[DATASET RECORDS Boundary: Start]

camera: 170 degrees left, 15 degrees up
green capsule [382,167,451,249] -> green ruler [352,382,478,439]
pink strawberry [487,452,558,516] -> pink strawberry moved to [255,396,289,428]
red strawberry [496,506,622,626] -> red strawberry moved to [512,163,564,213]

[DATASET RECORDS Boundary: End]
[DATASET RECORDS Boundary: Start]

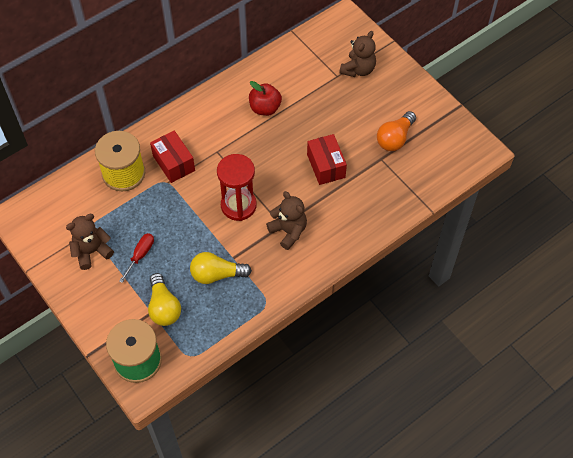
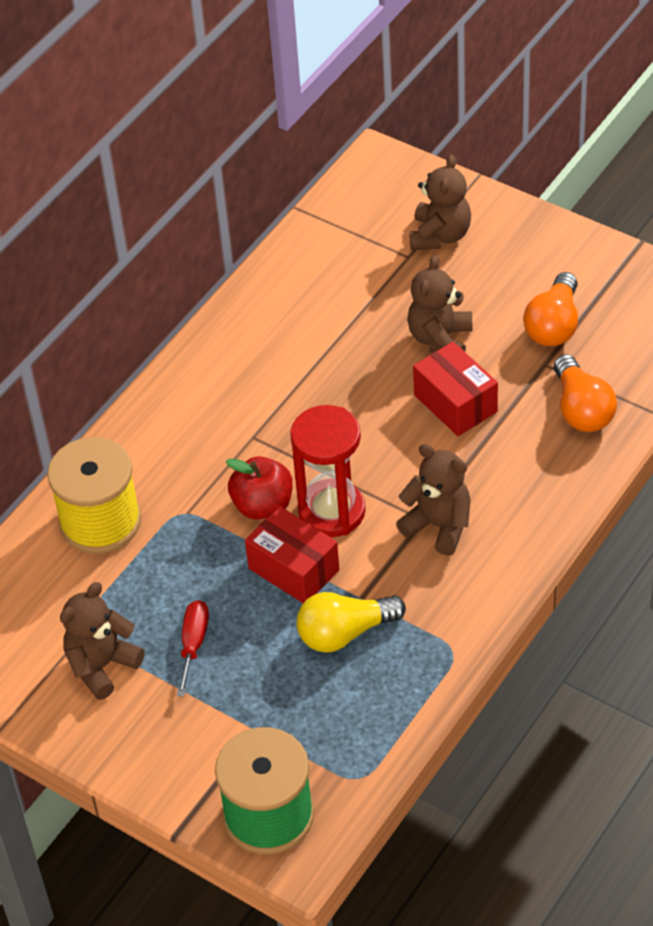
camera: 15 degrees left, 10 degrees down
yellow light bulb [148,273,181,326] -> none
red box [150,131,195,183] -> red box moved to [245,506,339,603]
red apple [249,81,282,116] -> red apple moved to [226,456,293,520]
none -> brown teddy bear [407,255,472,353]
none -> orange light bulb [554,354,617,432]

[DATASET RECORDS Boundary: End]

EXERCISE DIRECTIONS:
Output the lines above exactly, but only those between the line holding "pink strawberry [487,452,558,516]" and the line holding "red strawberry [496,506,622,626]", inclusive.

ANSWER BOX:
pink strawberry [487,452,558,516] -> pink strawberry moved to [255,396,289,428]
red strawberry [496,506,622,626] -> red strawberry moved to [512,163,564,213]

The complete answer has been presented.